* [DESCRIPTION OF THE TASK] A word-for-word repeat of the records below is what this calls for.

* [GIVEN INFORMATION]
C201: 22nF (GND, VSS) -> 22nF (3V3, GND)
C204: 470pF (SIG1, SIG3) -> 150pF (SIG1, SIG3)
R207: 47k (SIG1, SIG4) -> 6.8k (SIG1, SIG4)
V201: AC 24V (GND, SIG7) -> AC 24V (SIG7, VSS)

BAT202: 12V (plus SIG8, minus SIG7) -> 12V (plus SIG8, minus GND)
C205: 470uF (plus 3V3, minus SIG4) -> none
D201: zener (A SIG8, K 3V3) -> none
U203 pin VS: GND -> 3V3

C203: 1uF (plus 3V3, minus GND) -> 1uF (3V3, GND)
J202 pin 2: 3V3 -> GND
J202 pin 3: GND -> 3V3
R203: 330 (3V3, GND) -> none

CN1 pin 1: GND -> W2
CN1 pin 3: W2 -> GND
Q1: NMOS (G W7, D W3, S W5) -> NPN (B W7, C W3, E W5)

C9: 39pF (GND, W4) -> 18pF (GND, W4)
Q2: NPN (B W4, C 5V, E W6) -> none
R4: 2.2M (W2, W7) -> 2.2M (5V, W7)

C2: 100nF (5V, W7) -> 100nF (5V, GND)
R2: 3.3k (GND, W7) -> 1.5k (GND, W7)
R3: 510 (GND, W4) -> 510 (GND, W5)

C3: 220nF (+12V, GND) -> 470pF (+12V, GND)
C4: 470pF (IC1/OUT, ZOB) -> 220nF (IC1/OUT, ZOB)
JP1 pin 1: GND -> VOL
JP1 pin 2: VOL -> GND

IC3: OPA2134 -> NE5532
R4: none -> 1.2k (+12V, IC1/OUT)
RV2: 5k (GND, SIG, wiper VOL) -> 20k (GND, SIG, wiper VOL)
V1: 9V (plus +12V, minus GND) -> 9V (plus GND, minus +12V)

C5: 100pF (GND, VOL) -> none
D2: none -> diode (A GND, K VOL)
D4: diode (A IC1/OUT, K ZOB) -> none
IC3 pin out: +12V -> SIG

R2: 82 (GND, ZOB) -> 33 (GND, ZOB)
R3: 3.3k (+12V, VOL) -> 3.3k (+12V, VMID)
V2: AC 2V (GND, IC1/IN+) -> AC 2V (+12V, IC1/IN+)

* [ANSWER FOR THIS EXERCISE]
C201: 22nF (GND, VSS) -> 22nF (3V3, GND)
C204: 470pF (SIG1, SIG3) -> 150pF (SIG1, SIG3)
R207: 47k (SIG1, SIG4) -> 6.8k (SIG1, SIG4)
V201: AC 24V (GND, SIG7) -> AC 24V (SIG7, VSS)

BAT202: 12V (plus SIG8, minus SIG7) -> 12V (plus SIG8, minus GND)
C205: 470uF (plus 3V3, minus SIG4) -> none
D201: zener (A SIG8, K 3V3) -> none
U203 pin VS: GND -> 3V3

C203: 1uF (plus 3V3, minus GND) -> 1uF (3V3, GND)
J202 pin 2: 3V3 -> GND
J202 pin 3: GND -> 3V3
R203: 330 (3V3, GND) -> none

CN1 pin 1: GND -> W2
CN1 pin 3: W2 -> GND
Q1: NMOS (G W7, D W3, S W5) -> NPN (B W7, C W3, E W5)

C9: 39pF (GND, W4) -> 18pF (GND, W4)
Q2: NPN (B W4, C 5V, E W6) -> none
R4: 2.2M (W2, W7) -> 2.2M (5V, W7)

C2: 100nF (5V, W7) -> 100nF (5V, GND)
R2: 3.3k (GND, W7) -> 1.5k (GND, W7)
R3: 510 (GND, W4) -> 510 (GND, W5)

C3: 220nF (+12V, GND) -> 470pF (+12V, GND)
C4: 470pF (IC1/OUT, ZOB) -> 220nF (IC1/OUT, ZOB)
JP1 pin 1: GND -> VOL
JP1 pin 2: VOL -> GND

IC3: OPA2134 -> NE5532
R4: none -> 1.2k (+12V, IC1/OUT)
RV2: 5k (GND, SIG, wiper VOL) -> 20k (GND, SIG, wiper VOL)
V1: 9V (plus +12V, minus GND) -> 9V (plus GND, minus +12V)

C5: 100pF (GND, VOL) -> none
D2: none -> diode (A GND, K VOL)
D4: diode (A IC1/OUT, K ZOB) -> none
IC3 pin out: +12V -> SIG

R2: 82 (GND, ZOB) -> 33 (GND, ZOB)
R3: 3.3k (+12V, VOL) -> 3.3k (+12V, VMID)
V2: AC 2V (GND, IC1/IN+) -> AC 2V (+12V, IC1/IN+)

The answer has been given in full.